Work item
Filter the listing below down to the lines containing the word "yellow".

Supplied entries
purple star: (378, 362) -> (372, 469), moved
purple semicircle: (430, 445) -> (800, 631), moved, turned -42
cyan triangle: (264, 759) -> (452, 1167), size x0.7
...
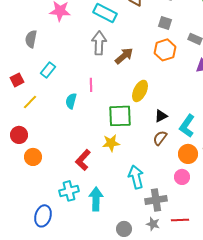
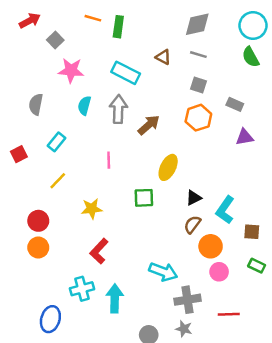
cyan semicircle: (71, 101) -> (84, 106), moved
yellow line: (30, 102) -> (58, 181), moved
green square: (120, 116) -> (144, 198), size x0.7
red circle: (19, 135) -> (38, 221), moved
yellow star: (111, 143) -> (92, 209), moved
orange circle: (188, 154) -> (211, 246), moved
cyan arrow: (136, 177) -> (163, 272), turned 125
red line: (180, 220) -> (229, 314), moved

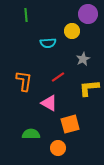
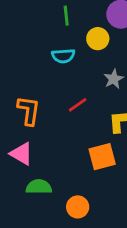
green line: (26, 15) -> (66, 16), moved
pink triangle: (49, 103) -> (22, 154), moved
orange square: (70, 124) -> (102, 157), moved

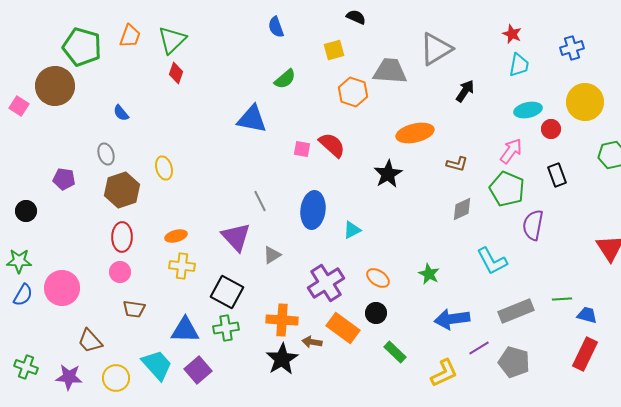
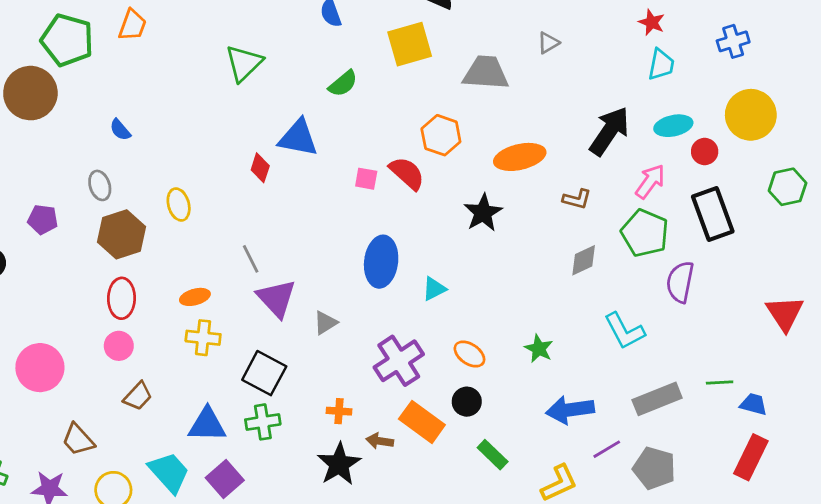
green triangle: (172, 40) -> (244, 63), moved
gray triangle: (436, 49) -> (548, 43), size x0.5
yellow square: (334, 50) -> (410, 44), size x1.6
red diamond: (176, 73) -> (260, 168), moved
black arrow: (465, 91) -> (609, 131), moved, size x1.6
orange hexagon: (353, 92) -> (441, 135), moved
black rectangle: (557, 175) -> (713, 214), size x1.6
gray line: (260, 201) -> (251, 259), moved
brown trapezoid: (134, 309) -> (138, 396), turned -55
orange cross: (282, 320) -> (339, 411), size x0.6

Output for this exercise
yellow line: (30, 102) -> (58, 181), moved
yellow star: (111, 143) -> (92, 209), moved
yellow square: (334, 50) -> (410, 44), size x1.6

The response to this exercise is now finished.